Items stored from a collection:
________

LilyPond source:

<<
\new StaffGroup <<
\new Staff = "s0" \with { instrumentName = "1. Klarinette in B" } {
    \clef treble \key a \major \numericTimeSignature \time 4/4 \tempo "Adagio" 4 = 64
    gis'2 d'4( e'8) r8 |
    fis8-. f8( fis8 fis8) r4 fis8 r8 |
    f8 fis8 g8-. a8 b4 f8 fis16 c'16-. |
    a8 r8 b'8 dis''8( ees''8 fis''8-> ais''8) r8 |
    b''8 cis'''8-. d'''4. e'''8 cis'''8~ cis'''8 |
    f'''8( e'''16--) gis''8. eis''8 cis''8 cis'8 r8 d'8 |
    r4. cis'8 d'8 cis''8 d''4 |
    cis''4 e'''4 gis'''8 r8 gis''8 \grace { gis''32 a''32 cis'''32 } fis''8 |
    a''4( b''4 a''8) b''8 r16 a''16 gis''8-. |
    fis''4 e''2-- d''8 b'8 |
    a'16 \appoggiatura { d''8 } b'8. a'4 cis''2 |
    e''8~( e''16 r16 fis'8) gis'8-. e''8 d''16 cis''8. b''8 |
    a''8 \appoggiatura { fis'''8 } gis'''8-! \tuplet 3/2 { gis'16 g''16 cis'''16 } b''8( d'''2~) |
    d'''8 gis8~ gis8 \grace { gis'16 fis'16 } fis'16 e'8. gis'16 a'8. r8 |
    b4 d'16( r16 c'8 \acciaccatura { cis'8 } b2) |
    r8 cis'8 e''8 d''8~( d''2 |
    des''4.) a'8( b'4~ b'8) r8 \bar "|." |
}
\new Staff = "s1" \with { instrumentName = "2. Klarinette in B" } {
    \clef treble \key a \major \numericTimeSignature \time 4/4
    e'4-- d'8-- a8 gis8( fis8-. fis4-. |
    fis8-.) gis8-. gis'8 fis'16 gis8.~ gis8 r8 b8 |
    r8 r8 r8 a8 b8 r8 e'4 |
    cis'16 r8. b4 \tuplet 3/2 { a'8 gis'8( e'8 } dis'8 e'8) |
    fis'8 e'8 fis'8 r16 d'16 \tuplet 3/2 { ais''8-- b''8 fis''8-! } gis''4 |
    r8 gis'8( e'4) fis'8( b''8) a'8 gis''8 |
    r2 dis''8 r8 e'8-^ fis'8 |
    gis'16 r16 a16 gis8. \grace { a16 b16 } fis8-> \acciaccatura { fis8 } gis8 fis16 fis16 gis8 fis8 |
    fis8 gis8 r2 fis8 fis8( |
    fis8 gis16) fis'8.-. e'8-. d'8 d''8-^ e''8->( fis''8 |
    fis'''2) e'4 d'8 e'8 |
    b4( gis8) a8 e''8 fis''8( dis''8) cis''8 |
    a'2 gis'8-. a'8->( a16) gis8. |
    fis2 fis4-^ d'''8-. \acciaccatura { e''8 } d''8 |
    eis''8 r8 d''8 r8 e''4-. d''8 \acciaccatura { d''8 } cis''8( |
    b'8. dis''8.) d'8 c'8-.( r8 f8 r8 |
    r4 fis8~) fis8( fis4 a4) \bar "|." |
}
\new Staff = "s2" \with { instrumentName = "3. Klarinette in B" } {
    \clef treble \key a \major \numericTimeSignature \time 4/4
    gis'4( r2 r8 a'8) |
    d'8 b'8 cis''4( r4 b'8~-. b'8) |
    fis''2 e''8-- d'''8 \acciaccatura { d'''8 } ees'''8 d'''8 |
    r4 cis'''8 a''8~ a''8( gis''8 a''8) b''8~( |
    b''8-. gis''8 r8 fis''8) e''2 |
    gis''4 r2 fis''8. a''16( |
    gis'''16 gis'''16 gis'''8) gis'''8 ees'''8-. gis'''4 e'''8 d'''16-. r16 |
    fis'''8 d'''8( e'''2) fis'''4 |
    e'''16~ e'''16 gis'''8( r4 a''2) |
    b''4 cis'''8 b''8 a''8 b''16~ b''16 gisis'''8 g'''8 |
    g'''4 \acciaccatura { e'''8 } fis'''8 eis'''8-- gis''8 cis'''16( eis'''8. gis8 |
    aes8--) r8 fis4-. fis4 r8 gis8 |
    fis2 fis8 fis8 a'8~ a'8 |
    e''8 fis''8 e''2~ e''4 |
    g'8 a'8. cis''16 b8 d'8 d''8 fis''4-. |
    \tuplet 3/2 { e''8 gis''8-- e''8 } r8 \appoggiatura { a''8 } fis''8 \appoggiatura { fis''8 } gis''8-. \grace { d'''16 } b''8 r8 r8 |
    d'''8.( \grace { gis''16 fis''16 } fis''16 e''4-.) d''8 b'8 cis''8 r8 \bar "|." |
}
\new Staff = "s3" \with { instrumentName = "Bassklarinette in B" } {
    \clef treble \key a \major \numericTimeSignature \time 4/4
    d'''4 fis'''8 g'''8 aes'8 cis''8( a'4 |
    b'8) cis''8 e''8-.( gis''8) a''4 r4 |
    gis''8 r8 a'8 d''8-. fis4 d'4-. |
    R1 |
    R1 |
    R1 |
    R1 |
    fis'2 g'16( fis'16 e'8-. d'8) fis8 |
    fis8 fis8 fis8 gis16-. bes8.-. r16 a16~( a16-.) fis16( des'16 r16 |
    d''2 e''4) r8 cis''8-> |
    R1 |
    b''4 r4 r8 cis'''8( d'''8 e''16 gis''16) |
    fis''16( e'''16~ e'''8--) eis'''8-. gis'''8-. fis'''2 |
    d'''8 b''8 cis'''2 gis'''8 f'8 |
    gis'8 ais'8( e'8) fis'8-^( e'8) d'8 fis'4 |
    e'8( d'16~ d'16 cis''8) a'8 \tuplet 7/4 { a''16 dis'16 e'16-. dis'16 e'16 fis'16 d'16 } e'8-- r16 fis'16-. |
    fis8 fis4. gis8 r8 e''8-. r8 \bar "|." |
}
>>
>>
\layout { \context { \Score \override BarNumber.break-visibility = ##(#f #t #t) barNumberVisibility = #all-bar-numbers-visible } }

________

▸ Work required
Gather every line in the records above that contains the string "tuplet".

▸ Answer for this exercise
    a''8 \appoggiatura { fis'''8 } gis'''8-! \tuplet 3/2 { gis'16 g''16 cis'''16 } b''8( d'''2~) |
    cis'16 r8. b4 \tuplet 3/2 { a'8 gis'8( e'8 } dis'8 e'8) |
    fis'8 e'8 fis'8 r16 d'16 \tuplet 3/2 { ais''8-- b''8 fis''8-! } gis''4 |
    \tuplet 3/2 { e''8 gis''8-- e''8 } r8 \appoggiatura { a''8 } fis''8 \appoggiatura { fis''8 } gis''8-. \grace { d'''16 } b''8 r8 r8 |
    e'8( d'16~ d'16 cis''8) a'8 \tuplet 7/4 { a''16 dis'16 e'16-. dis'16 e'16 fis'16 d'16 } e'8-- r16 fis'16-. |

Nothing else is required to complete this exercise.